If a line in the entries below holds the string "size", copy it.

═══ Data in this exercise ═══

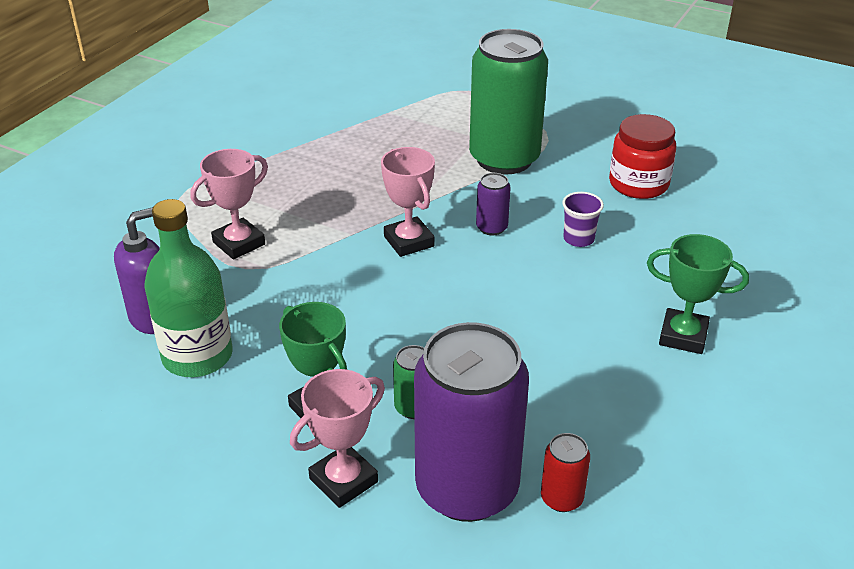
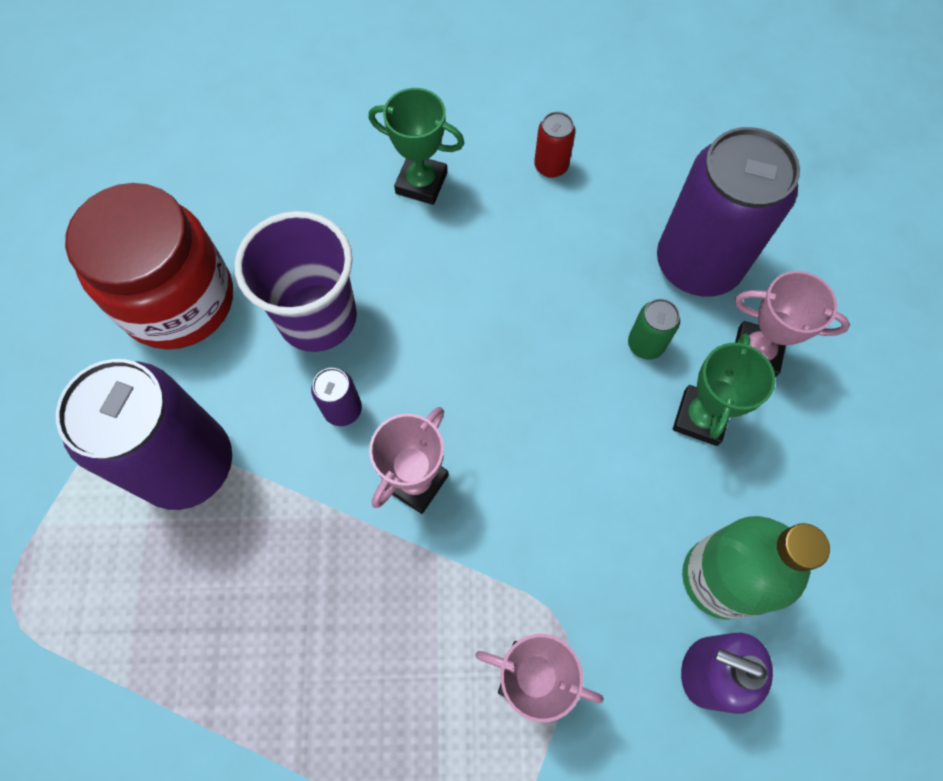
camera: 120 degrees left, 30 degrees up
(504, 159) = (187, 464): green can -> purple can
(561, 498) = (660, 200): red can -> red can (551, 166)
(578, 239) = (317, 317): purple cup -> purple cup, size x2.20
(638, 184) = (178, 300): red jar -> red jar, size x1.56
(683, 336) = (421, 183): green trophy -> green trophy turned 60 degrees counterclockwise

═══

» Result:
(578, 239) = (317, 317): purple cup -> purple cup, size x2.20
(638, 184) = (178, 300): red jar -> red jar, size x1.56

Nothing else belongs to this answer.